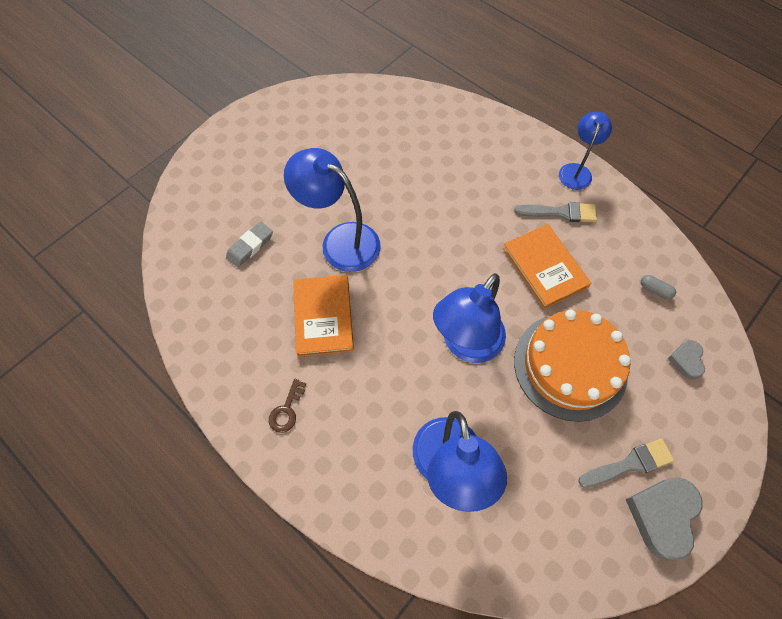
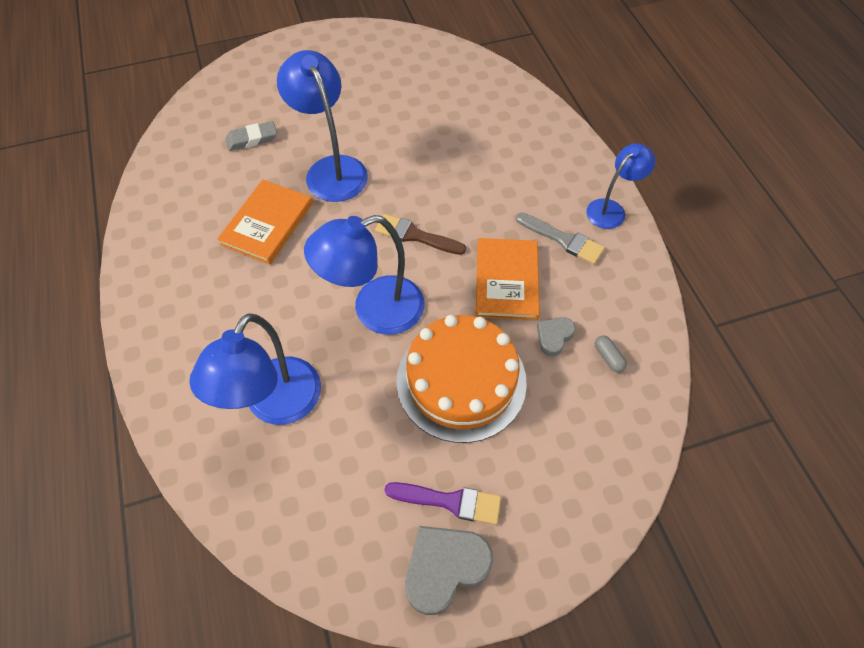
camera: 30 degrees right, 5 degrees down
(286, 410) = (177, 283): brown key -> none
(450, 265) = (415, 235): none -> brown brush
(629, 464) = (450, 501): grey brush -> purple brush
(686, 360) = (589, 440): grey heart -> grey heart (554, 337)

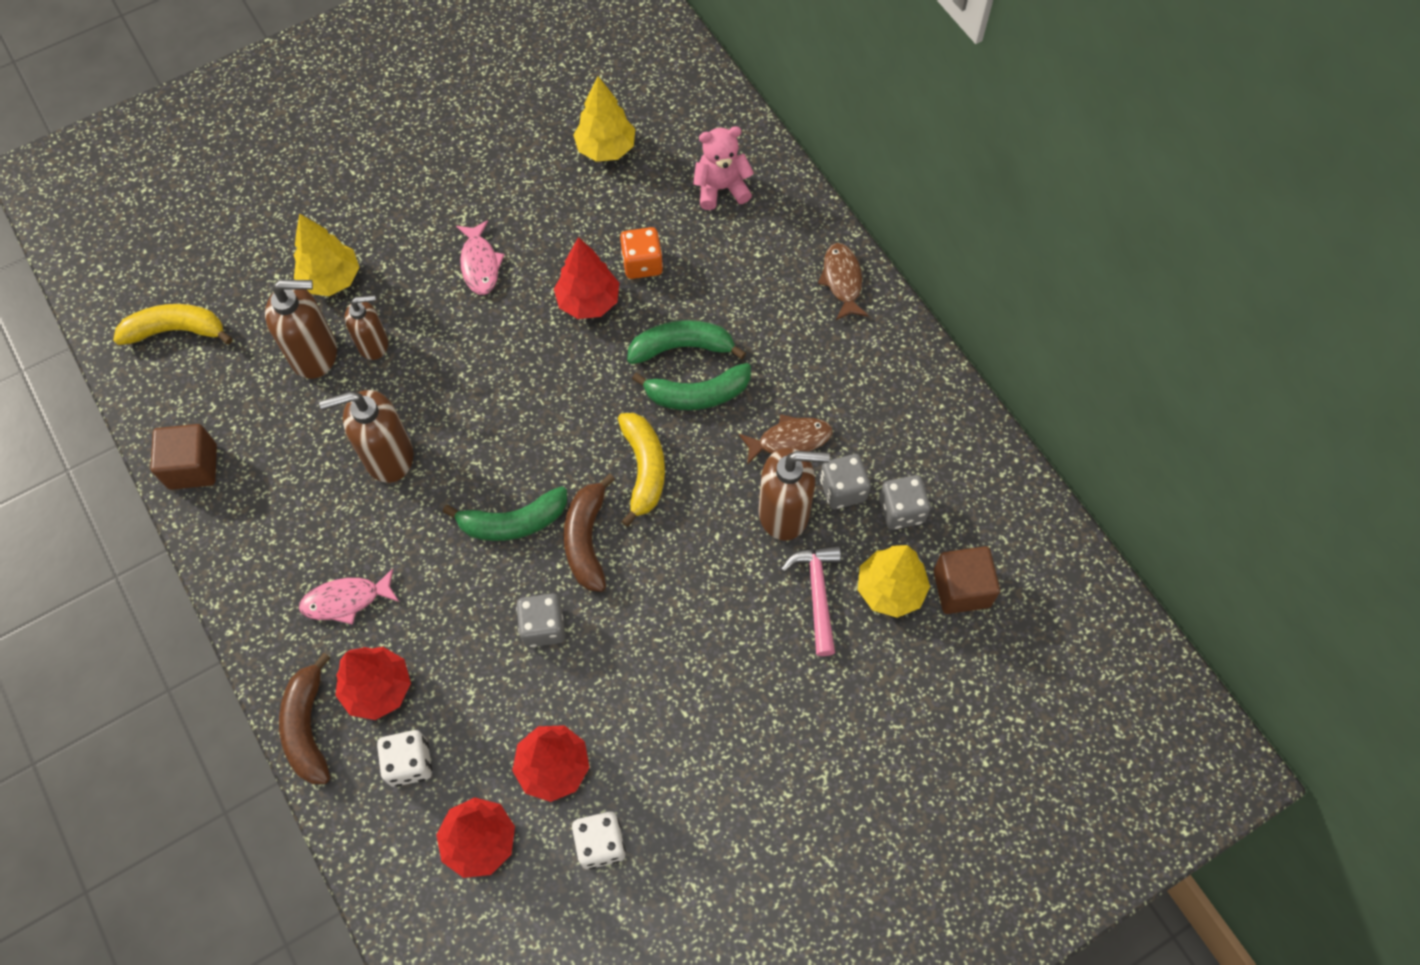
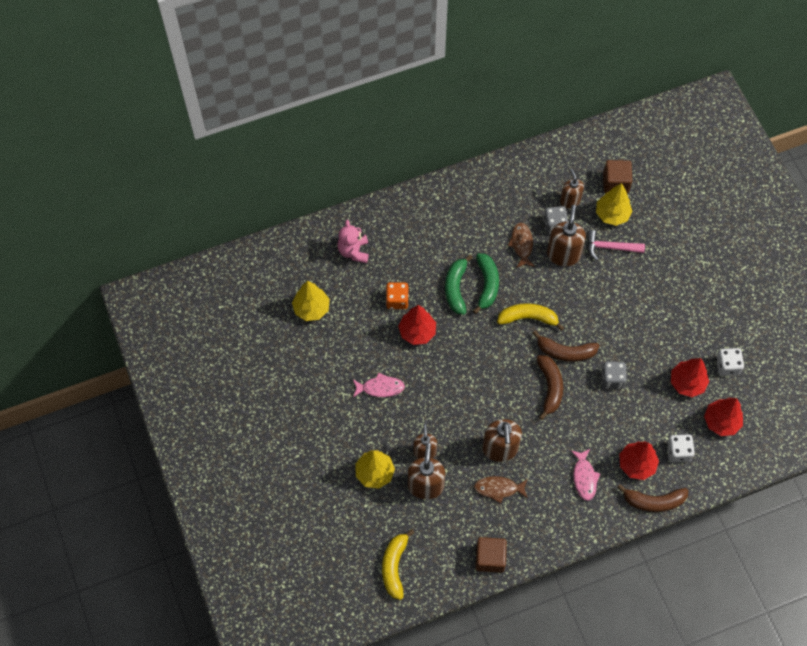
camera: 80 degrees left, 0 degrees up
(513, 522) = (550, 387): green banana -> brown banana
(842, 281) = (428, 201): brown fish -> brown fish (498, 488)
(901, 510) = (570, 200): grey dice -> brown soap dispenser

________

_GOAL OF THE EXERCISE_:
Where a line above holds the string "degrees", copy that line.

_YOUR RESPONSE_:
camera: 30 degrees right, 5 degrees down
camera: 80 degrees left, 0 degrees up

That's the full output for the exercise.